# Work item
How many of the lines below contain "star"? Answer with that number alone.

# Data shown

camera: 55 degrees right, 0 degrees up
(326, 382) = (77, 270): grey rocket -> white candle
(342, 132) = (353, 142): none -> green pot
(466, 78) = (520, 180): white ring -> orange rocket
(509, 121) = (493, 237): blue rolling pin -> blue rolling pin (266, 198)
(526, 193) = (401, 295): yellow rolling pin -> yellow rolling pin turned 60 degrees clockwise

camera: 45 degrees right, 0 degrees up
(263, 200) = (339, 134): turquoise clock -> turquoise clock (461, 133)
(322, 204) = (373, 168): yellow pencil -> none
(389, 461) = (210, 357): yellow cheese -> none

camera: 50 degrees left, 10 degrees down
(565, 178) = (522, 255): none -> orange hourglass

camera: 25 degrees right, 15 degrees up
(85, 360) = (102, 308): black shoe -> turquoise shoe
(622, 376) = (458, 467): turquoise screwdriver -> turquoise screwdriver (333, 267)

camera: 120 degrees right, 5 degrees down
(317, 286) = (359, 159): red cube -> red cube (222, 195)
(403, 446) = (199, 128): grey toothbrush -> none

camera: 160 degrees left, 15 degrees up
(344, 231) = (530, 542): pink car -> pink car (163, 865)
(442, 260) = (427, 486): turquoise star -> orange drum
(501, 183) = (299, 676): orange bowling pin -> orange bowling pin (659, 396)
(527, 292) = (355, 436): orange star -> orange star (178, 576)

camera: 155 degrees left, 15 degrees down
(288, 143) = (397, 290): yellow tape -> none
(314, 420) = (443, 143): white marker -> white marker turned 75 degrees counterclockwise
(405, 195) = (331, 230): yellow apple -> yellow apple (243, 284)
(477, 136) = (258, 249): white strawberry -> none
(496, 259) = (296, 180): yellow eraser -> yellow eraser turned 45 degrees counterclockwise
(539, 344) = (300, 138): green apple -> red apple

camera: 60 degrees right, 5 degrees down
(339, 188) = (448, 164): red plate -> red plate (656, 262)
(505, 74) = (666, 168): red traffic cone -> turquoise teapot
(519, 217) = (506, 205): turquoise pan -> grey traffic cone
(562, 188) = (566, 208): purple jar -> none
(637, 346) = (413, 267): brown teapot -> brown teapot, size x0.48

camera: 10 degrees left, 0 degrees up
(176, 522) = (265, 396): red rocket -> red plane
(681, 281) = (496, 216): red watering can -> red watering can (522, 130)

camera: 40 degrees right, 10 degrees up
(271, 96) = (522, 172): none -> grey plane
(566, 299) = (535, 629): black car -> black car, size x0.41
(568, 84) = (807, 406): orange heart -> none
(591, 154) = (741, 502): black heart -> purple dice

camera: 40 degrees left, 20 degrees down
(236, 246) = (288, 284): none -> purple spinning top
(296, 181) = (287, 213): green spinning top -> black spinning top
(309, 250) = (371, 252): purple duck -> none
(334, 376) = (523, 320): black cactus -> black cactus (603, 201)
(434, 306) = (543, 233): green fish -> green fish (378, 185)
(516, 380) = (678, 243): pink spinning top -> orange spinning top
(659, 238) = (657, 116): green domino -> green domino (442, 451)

# Answer to this exercise
2